'''

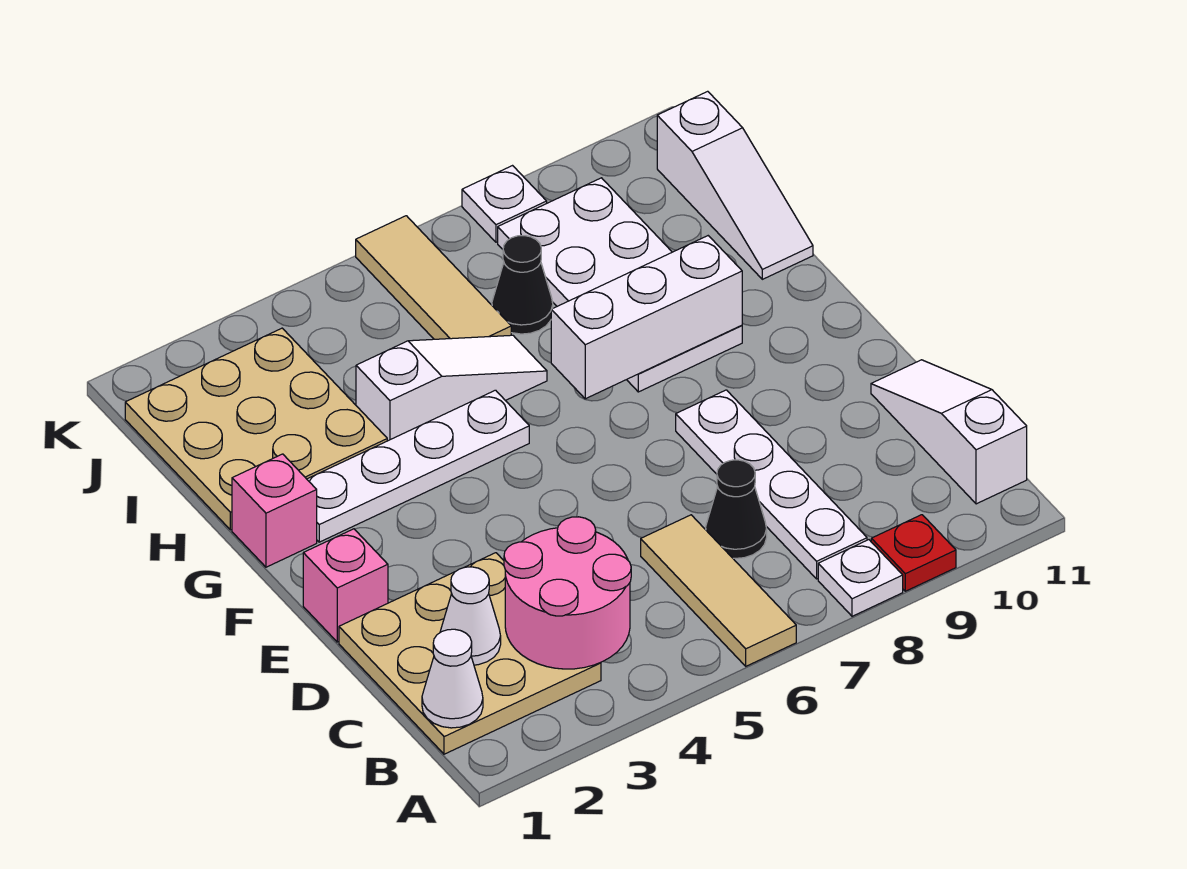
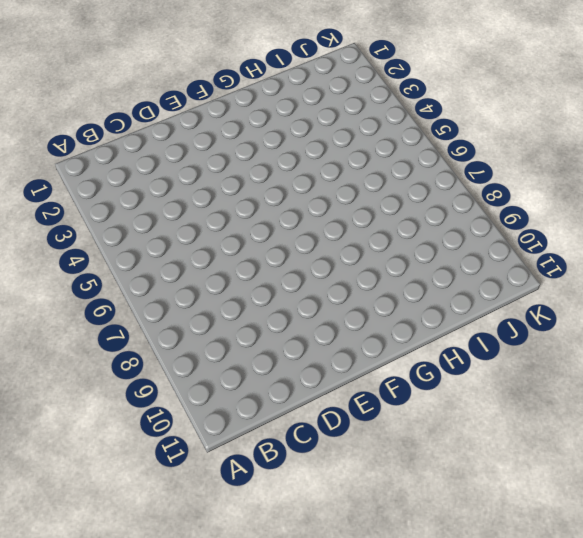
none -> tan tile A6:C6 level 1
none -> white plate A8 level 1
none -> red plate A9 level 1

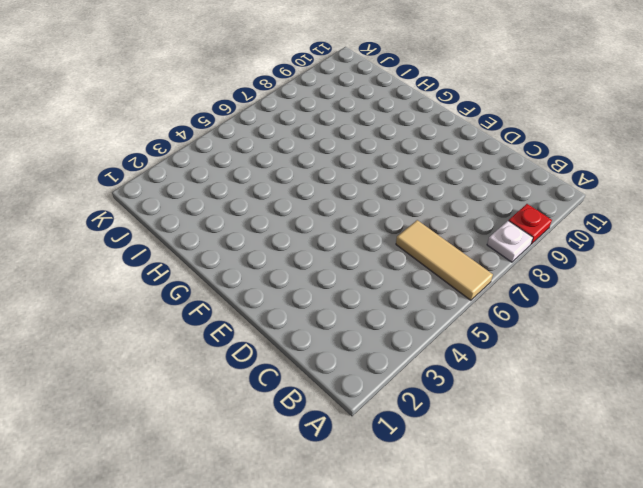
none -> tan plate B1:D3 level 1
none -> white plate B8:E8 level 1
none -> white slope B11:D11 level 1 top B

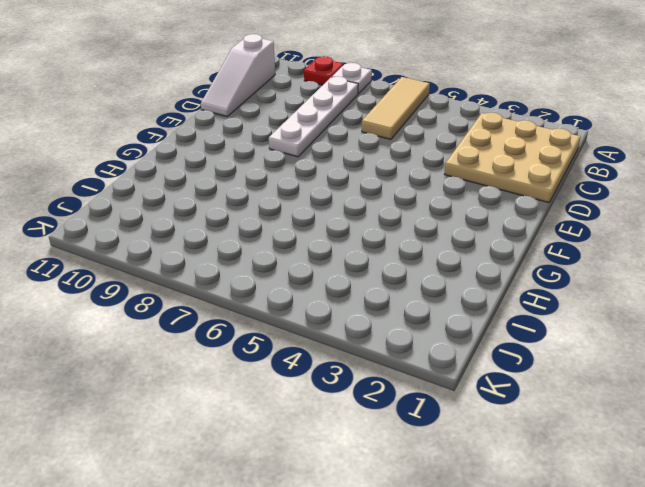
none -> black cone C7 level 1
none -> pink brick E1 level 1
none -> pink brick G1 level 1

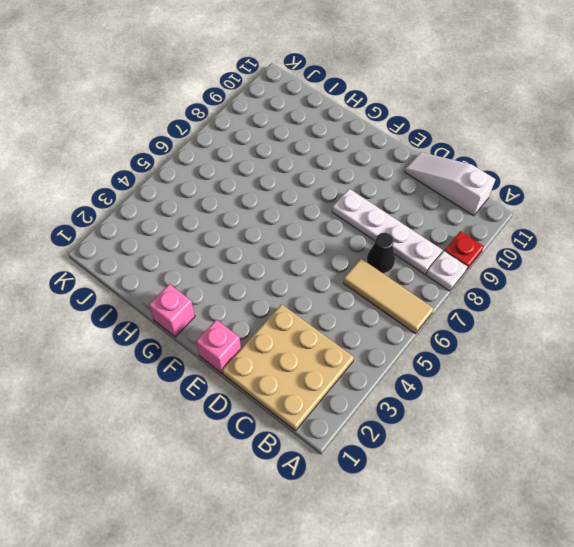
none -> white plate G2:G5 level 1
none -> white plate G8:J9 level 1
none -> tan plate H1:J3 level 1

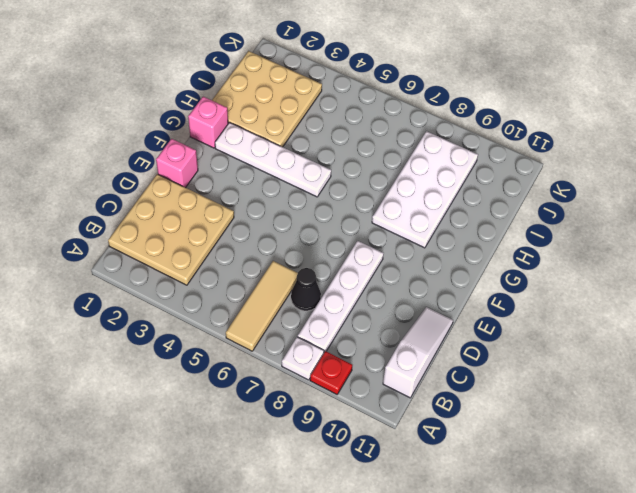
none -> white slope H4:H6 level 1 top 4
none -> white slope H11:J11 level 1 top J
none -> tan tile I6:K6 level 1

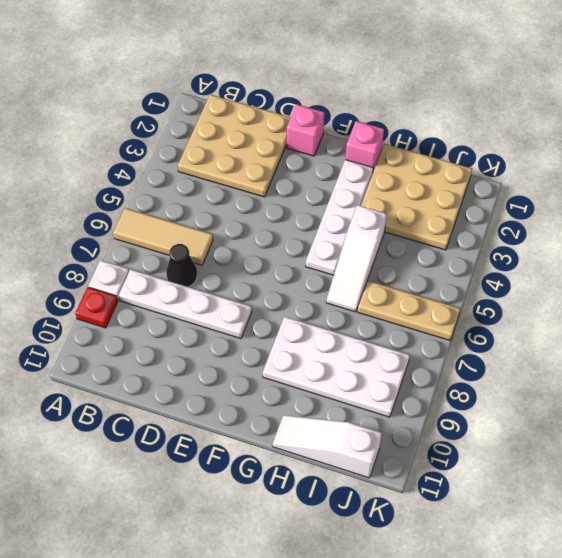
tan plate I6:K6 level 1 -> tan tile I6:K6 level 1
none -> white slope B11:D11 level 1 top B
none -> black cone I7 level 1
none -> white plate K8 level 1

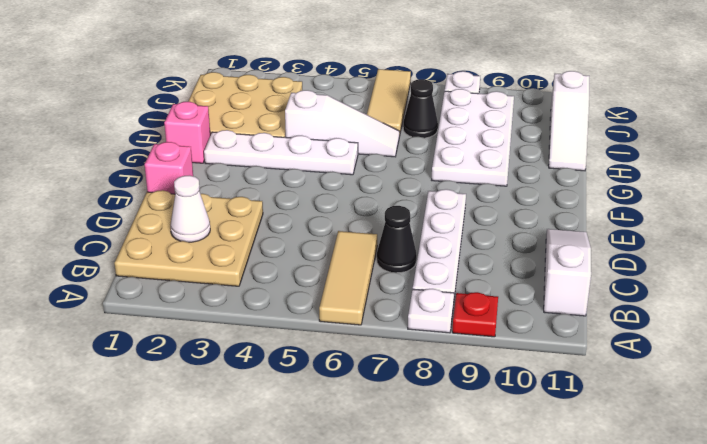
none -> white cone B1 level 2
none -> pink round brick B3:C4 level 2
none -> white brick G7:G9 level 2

'''

■ **EXERCISE OBJECTIVE**
Starting at the line that contains "none -> red plate A9 level 1", retype each line through the end of the data exactly, and leave out every picture.

■ **FINISHED TASK**
none -> red plate A9 level 1

none -> tan plate B1:D3 level 1
none -> white plate B8:E8 level 1
none -> white slope B11:D11 level 1 top B

none -> black cone C7 level 1
none -> pink brick E1 level 1
none -> pink brick G1 level 1

none -> white plate G2:G5 level 1
none -> white plate G8:J9 level 1
none -> tan plate H1:J3 level 1

none -> white slope H4:H6 level 1 top 4
none -> white slope H11:J11 level 1 top J
none -> tan tile I6:K6 level 1

tan plate I6:K6 level 1 -> tan tile I6:K6 level 1
none -> white slope B11:D11 level 1 top B
none -> black cone I7 level 1
none -> white plate K8 level 1

none -> white cone B1 level 2
none -> pink round brick B3:C4 level 2
none -> white brick G7:G9 level 2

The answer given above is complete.